• **TASK**: To complete the exercise, write out all the data exactly.

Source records

• • •

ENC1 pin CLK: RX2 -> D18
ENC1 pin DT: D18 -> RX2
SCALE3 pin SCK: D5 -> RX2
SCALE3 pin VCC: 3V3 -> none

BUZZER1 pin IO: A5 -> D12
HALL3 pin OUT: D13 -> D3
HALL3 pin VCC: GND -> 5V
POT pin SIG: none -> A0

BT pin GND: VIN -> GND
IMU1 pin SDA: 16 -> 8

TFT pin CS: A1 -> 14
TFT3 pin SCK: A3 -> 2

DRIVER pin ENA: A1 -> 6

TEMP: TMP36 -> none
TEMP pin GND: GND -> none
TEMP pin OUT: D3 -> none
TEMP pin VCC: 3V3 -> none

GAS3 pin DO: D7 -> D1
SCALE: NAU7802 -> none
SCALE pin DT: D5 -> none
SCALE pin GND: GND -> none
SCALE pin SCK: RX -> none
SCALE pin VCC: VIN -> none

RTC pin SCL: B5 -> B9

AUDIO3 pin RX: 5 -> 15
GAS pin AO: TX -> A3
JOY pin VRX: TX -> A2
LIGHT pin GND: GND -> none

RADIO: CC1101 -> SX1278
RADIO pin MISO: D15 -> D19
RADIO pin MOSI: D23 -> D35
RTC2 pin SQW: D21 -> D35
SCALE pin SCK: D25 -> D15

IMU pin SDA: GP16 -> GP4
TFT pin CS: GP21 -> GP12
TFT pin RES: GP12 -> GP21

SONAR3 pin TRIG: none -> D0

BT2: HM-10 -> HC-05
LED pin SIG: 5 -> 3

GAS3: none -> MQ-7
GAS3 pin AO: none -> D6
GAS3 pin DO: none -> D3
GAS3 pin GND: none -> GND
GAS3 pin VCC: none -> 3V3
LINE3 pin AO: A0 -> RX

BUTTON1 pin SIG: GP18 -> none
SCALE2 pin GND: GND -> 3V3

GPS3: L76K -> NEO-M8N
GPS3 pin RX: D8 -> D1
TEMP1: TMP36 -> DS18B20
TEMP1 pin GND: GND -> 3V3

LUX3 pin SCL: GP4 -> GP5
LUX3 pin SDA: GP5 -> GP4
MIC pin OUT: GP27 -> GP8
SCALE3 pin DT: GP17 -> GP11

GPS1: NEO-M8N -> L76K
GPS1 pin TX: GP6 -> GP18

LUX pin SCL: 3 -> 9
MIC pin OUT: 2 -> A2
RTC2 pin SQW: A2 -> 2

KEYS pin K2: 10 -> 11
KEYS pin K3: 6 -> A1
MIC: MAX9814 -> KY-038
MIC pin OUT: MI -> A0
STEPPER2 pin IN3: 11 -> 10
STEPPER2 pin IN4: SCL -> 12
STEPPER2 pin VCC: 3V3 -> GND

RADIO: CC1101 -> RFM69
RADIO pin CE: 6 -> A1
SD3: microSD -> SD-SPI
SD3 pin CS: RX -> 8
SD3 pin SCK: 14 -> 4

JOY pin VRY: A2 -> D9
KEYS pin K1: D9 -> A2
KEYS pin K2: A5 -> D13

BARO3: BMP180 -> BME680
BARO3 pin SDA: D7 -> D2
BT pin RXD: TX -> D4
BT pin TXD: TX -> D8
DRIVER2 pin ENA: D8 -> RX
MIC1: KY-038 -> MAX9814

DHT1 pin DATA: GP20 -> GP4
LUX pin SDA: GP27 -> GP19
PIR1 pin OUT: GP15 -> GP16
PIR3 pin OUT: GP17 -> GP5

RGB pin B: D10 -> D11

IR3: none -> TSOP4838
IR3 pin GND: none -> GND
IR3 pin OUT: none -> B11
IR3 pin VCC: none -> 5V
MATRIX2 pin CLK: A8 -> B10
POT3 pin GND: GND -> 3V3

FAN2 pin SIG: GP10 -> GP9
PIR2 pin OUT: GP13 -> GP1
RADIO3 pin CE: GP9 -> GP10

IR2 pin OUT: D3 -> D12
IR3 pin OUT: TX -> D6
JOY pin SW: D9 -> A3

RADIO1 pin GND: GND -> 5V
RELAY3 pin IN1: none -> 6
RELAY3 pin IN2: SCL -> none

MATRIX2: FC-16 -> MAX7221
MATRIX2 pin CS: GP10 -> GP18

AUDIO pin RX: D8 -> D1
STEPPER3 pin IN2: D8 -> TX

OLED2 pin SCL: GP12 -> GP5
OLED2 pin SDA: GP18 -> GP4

• • •

• **WRITTEN RESPONSE**:
ENC1 pin CLK: RX2 -> D18
ENC1 pin DT: D18 -> RX2
SCALE3 pin SCK: D5 -> RX2
SCALE3 pin VCC: 3V3 -> none

BUZZER1 pin IO: A5 -> D12
HALL3 pin OUT: D13 -> D3
HALL3 pin VCC: GND -> 5V
POT pin SIG: none -> A0

BT pin GND: VIN -> GND
IMU1 pin SDA: 16 -> 8

TFT pin CS: A1 -> 14
TFT3 pin SCK: A3 -> 2

DRIVER pin ENA: A1 -> 6

TEMP: TMP36 -> none
TEMP pin GND: GND -> none
TEMP pin OUT: D3 -> none
TEMP pin VCC: 3V3 -> none

GAS3 pin DO: D7 -> D1
SCALE: NAU7802 -> none
SCALE pin DT: D5 -> none
SCALE pin GND: GND -> none
SCALE pin SCK: RX -> none
SCALE pin VCC: VIN -> none

RTC pin SCL: B5 -> B9

AUDIO3 pin RX: 5 -> 15
GAS pin AO: TX -> A3
JOY pin VRX: TX -> A2
LIGHT pin GND: GND -> none

RADIO: CC1101 -> SX1278
RADIO pin MISO: D15 -> D19
RADIO pin MOSI: D23 -> D35
RTC2 pin SQW: D21 -> D35
SCALE pin SCK: D25 -> D15

IMU pin SDA: GP16 -> GP4
TFT pin CS: GP21 -> GP12
TFT pin RES: GP12 -> GP21

SONAR3 pin TRIG: none -> D0

BT2: HM-10 -> HC-05
LED pin SIG: 5 -> 3

GAS3: none -> MQ-7
GAS3 pin AO: none -> D6
GAS3 pin DO: none -> D3
GAS3 pin GND: none -> GND
GAS3 pin VCC: none -> 3V3
LINE3 pin AO: A0 -> RX

BUTTON1 pin SIG: GP18 -> none
SCALE2 pin GND: GND -> 3V3

GPS3: L76K -> NEO-M8N
GPS3 pin RX: D8 -> D1
TEMP1: TMP36 -> DS18B20
TEMP1 pin GND: GND -> 3V3

LUX3 pin SCL: GP4 -> GP5
LUX3 pin SDA: GP5 -> GP4
MIC pin OUT: GP27 -> GP8
SCALE3 pin DT: GP17 -> GP11

GPS1: NEO-M8N -> L76K
GPS1 pin TX: GP6 -> GP18

LUX pin SCL: 3 -> 9
MIC pin OUT: 2 -> A2
RTC2 pin SQW: A2 -> 2

KEYS pin K2: 10 -> 11
KEYS pin K3: 6 -> A1
MIC: MAX9814 -> KY-038
MIC pin OUT: MI -> A0
STEPPER2 pin IN3: 11 -> 10
STEPPER2 pin IN4: SCL -> 12
STEPPER2 pin VCC: 3V3 -> GND

RADIO: CC1101 -> RFM69
RADIO pin CE: 6 -> A1
SD3: microSD -> SD-SPI
SD3 pin CS: RX -> 8
SD3 pin SCK: 14 -> 4

JOY pin VRY: A2 -> D9
KEYS pin K1: D9 -> A2
KEYS pin K2: A5 -> D13

BARO3: BMP180 -> BME680
BARO3 pin SDA: D7 -> D2
BT pin RXD: TX -> D4
BT pin TXD: TX -> D8
DRIVER2 pin ENA: D8 -> RX
MIC1: KY-038 -> MAX9814

DHT1 pin DATA: GP20 -> GP4
LUX pin SDA: GP27 -> GP19
PIR1 pin OUT: GP15 -> GP16
PIR3 pin OUT: GP17 -> GP5

RGB pin B: D10 -> D11

IR3: none -> TSOP4838
IR3 pin GND: none -> GND
IR3 pin OUT: none -> B11
IR3 pin VCC: none -> 5V
MATRIX2 pin CLK: A8 -> B10
POT3 pin GND: GND -> 3V3

FAN2 pin SIG: GP10 -> GP9
PIR2 pin OUT: GP13 -> GP1
RADIO3 pin CE: GP9 -> GP10

IR2 pin OUT: D3 -> D12
IR3 pin OUT: TX -> D6
JOY pin SW: D9 -> A3

RADIO1 pin GND: GND -> 5V
RELAY3 pin IN1: none -> 6
RELAY3 pin IN2: SCL -> none

MATRIX2: FC-16 -> MAX7221
MATRIX2 pin CS: GP10 -> GP18

AUDIO pin RX: D8 -> D1
STEPPER3 pin IN2: D8 -> TX

OLED2 pin SCL: GP12 -> GP5
OLED2 pin SDA: GP18 -> GP4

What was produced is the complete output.